*THE TASK*: In the copy, every line of the material that follows must appear exactly, and no pictures should.

*DATA SHOWN*:
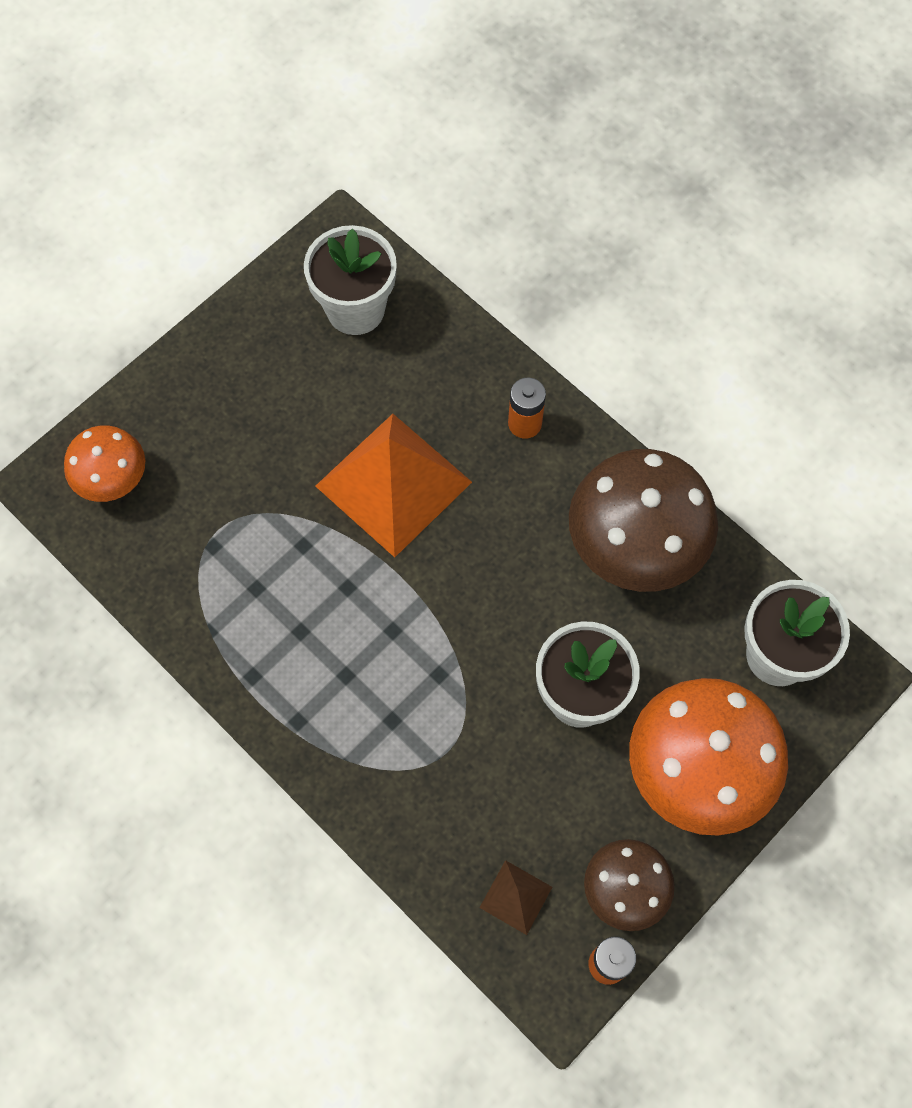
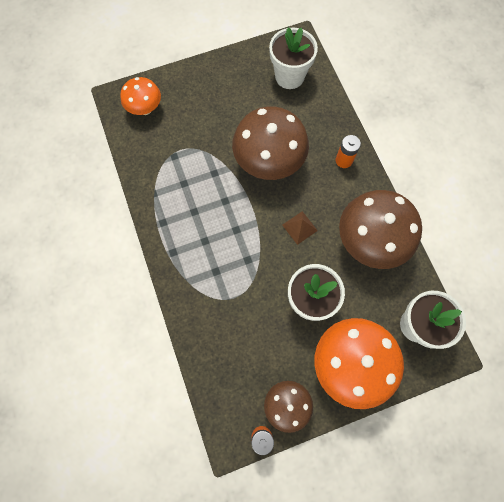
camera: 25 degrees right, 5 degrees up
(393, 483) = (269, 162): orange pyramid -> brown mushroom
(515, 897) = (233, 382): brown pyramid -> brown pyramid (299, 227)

*YOUR SOLUTION*:
camera: 25 degrees right, 5 degrees up
(393, 483) = (269, 162): orange pyramid -> brown mushroom
(515, 897) = (233, 382): brown pyramid -> brown pyramid (299, 227)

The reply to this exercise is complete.